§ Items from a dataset
──────

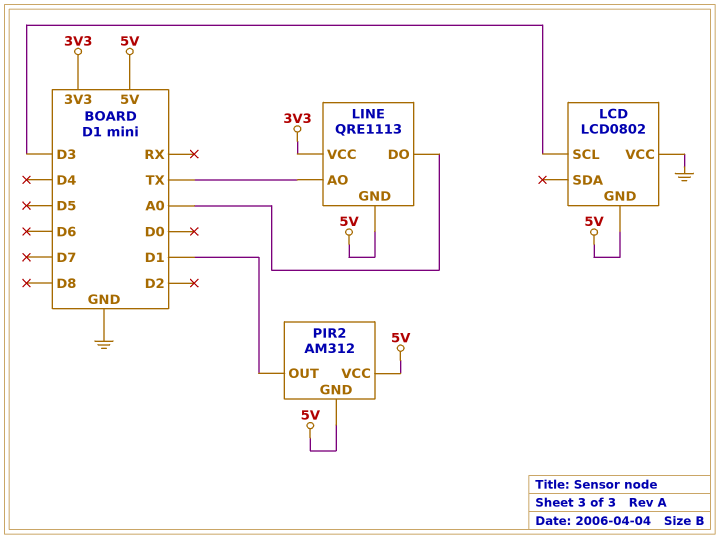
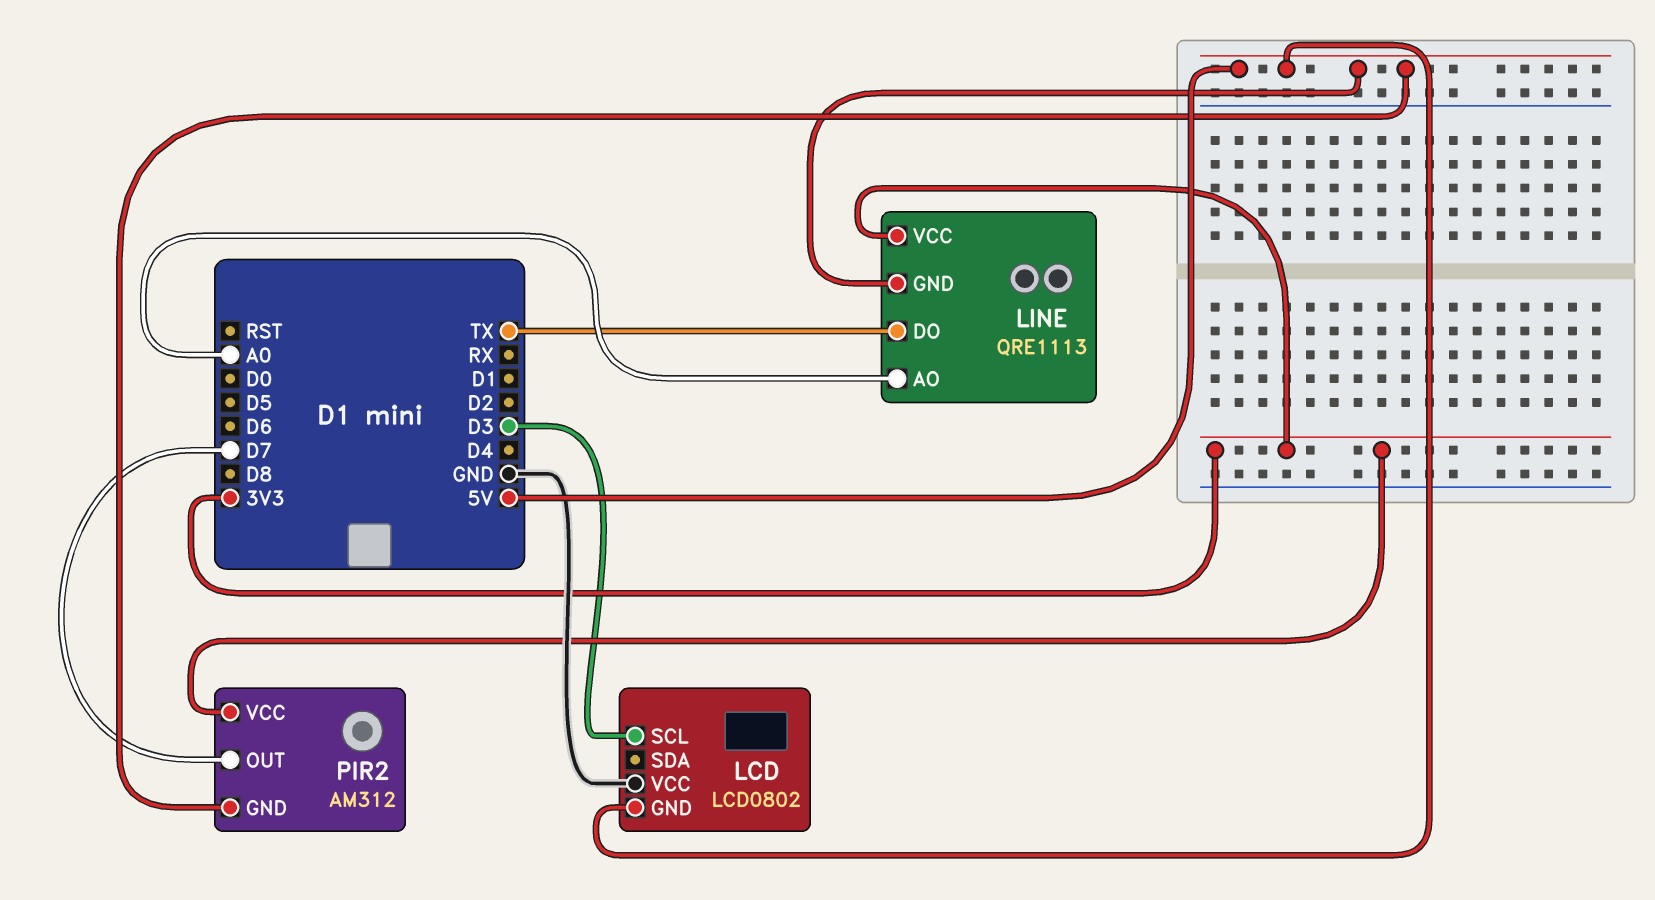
LINE pin AO: TX -> A0
LINE pin DO: A0 -> TX
PIR2 pin OUT: D1 -> D7
PIR2 pin VCC: 5V -> 3V3

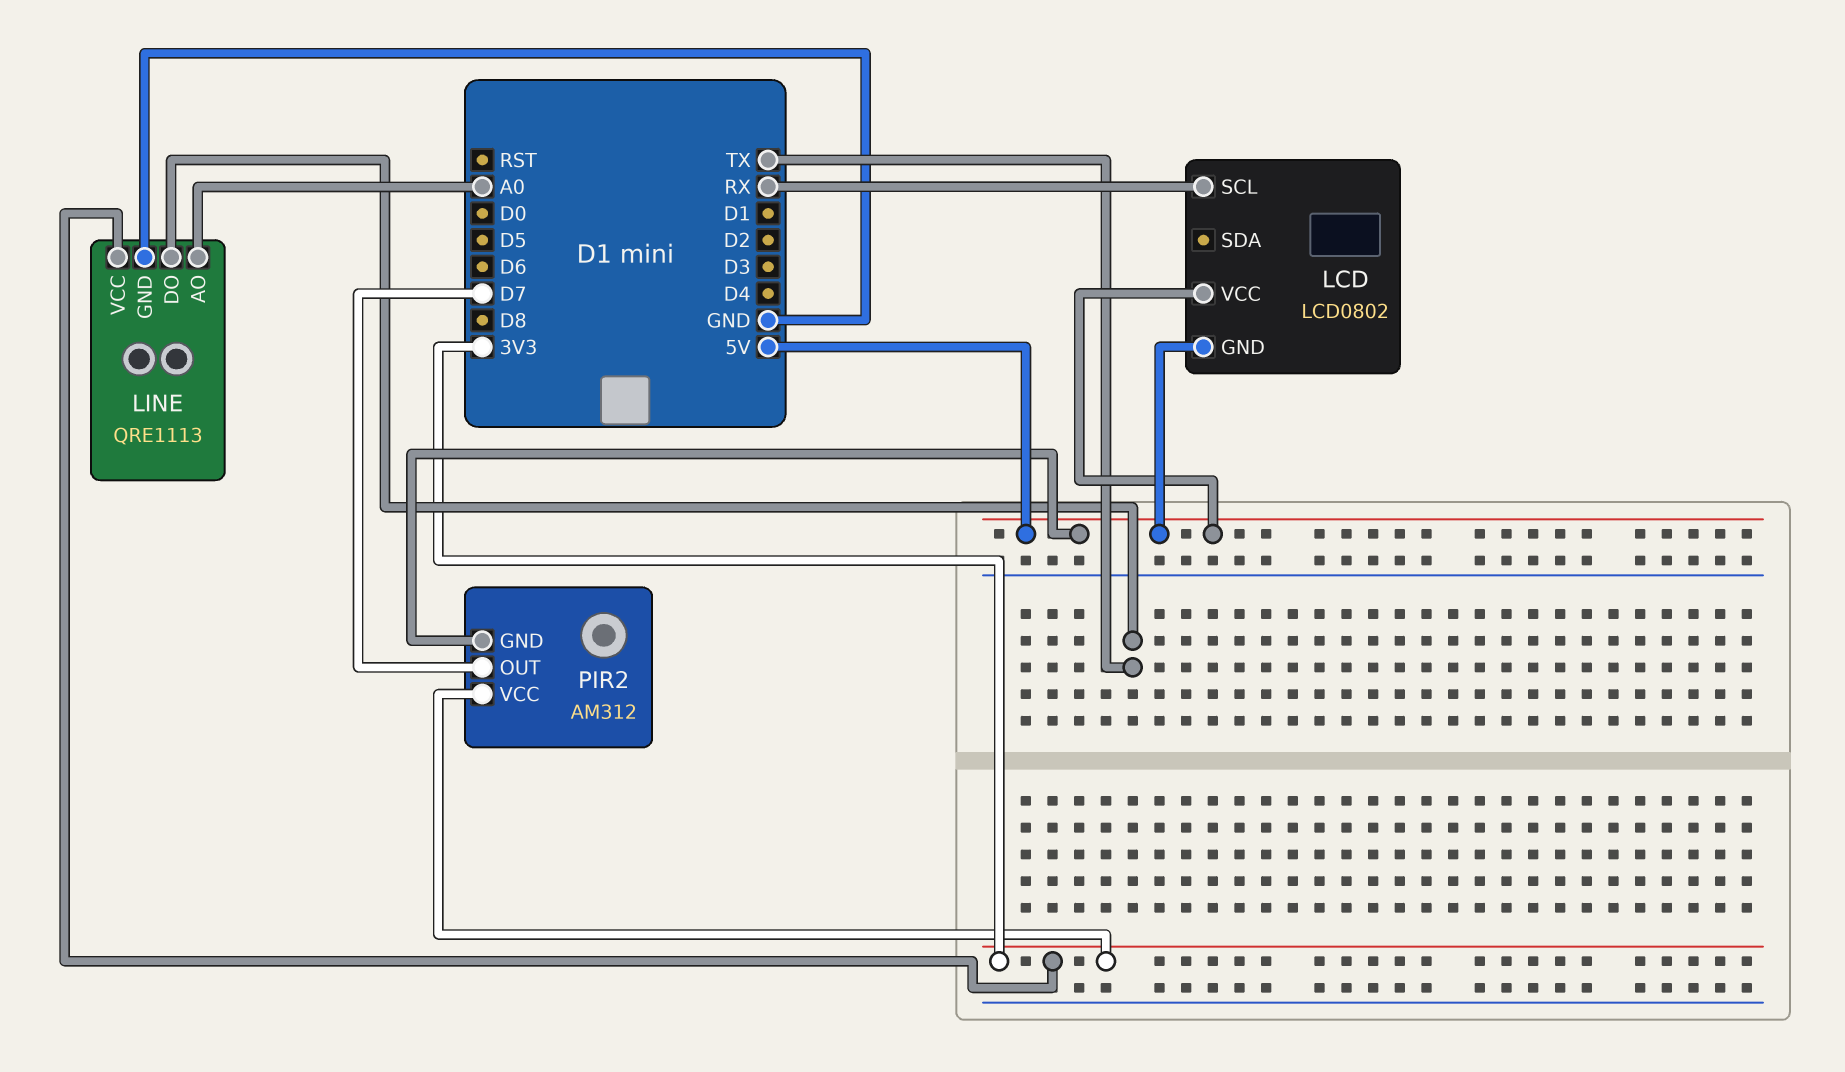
LCD pin SCL: D3 -> RX
LCD pin VCC: GND -> 5V
LINE pin GND: 5V -> GND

──────

§ What you have to do
With pictures excluded, the data must be transcribed in full and to the letter.

§ Task response
LINE pin AO: TX -> A0
LINE pin DO: A0 -> TX
PIR2 pin OUT: D1 -> D7
PIR2 pin VCC: 5V -> 3V3

LCD pin SCL: D3 -> RX
LCD pin VCC: GND -> 5V
LINE pin GND: 5V -> GND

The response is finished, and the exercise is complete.